(Object tracking records)
===

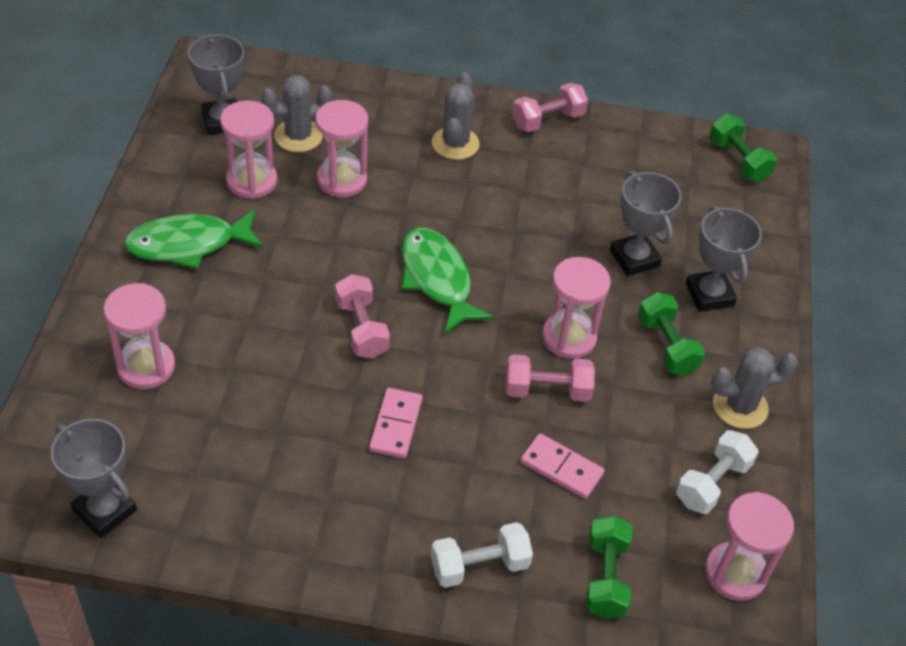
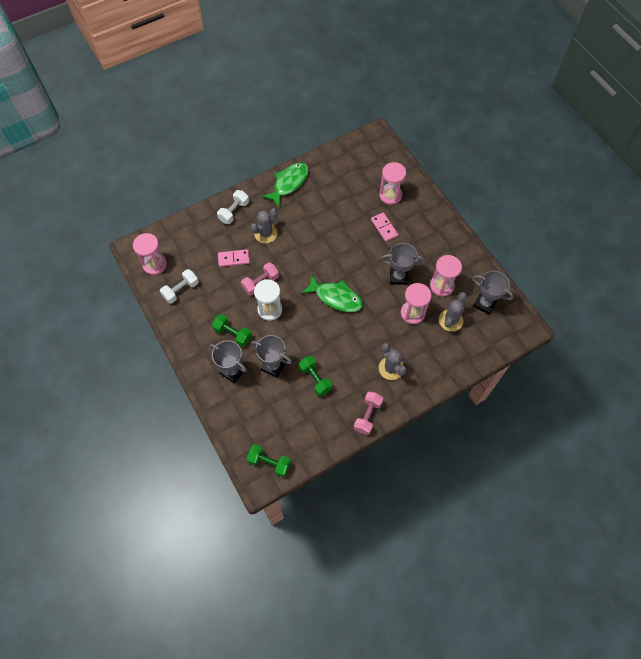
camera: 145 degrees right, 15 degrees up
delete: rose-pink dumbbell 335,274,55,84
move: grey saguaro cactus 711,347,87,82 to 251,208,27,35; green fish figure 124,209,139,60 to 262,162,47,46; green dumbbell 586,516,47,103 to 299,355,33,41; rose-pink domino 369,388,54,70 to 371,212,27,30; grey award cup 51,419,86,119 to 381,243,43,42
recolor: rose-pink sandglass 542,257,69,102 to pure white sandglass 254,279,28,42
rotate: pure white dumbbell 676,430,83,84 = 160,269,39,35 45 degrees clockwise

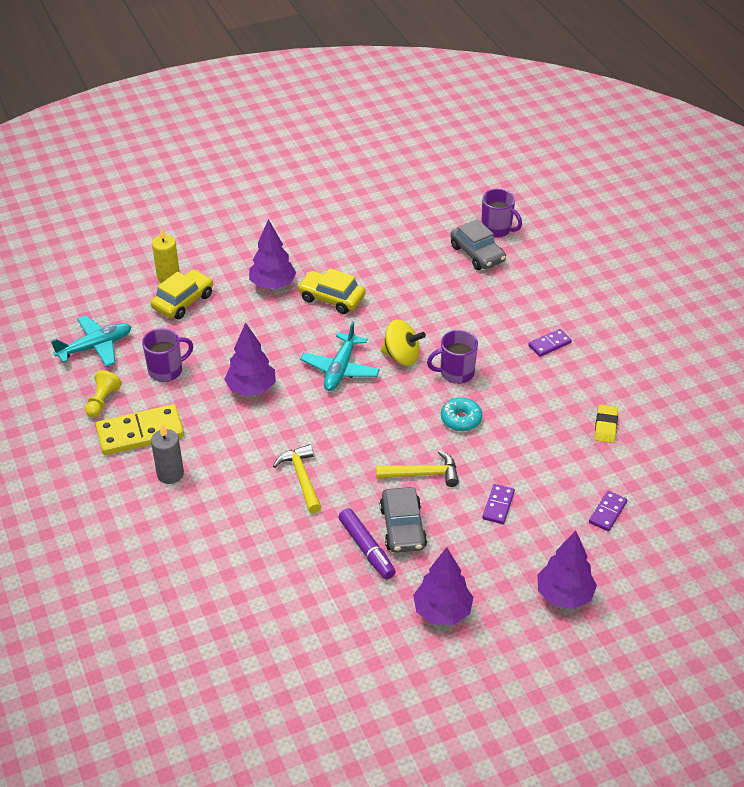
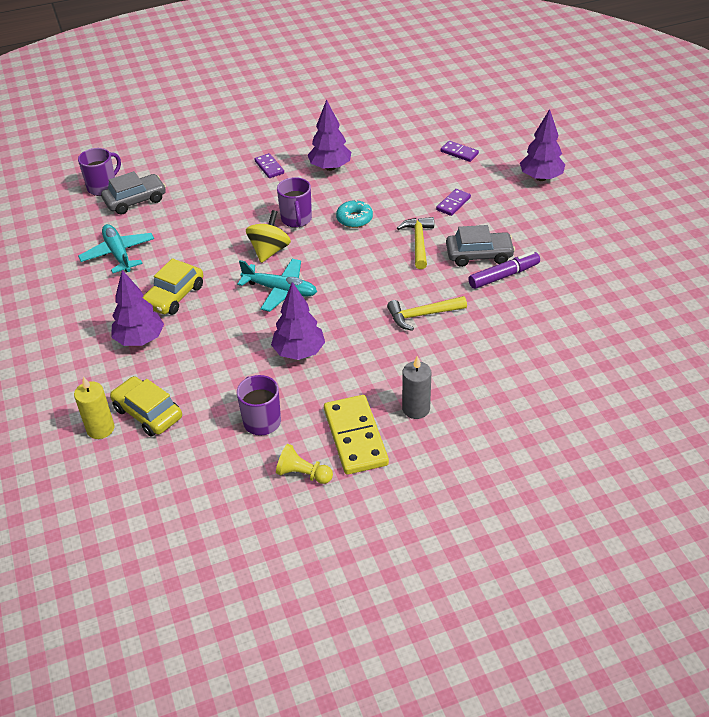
camera: 85 degrees left, 0 degrees up
delete: golden eraser 595,405,23,38
move: aqua aeroplane 51,316,80,51 to 78,224,76,49; purple fir tree 413,547,60,78 to 308,99,43,72
rotate: purple domino 482,484,33,40 = 436,189,35,27 75 degrees counterclockwise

===

= Required action =
Output each entry exactly. Skip the pictures.

= Written answer =
camera: 145 degrees right, 15 degrees up
delete: rose-pink dumbbell 335,274,55,84
move: grey saguaro cactus 711,347,87,82 to 251,208,27,35; green fish figure 124,209,139,60 to 262,162,47,46; green dumbbell 586,516,47,103 to 299,355,33,41; rose-pink domino 369,388,54,70 to 371,212,27,30; grey award cup 51,419,86,119 to 381,243,43,42
recolor: rose-pink sandglass 542,257,69,102 to pure white sandglass 254,279,28,42
rotate: pure white dumbbell 676,430,83,84 = 160,269,39,35 45 degrees clockwise

camera: 85 degrees left, 0 degrees up
delete: golden eraser 595,405,23,38
move: aqua aeroplane 51,316,80,51 to 78,224,76,49; purple fir tree 413,547,60,78 to 308,99,43,72
rotate: purple domino 482,484,33,40 = 436,189,35,27 75 degrees counterclockwise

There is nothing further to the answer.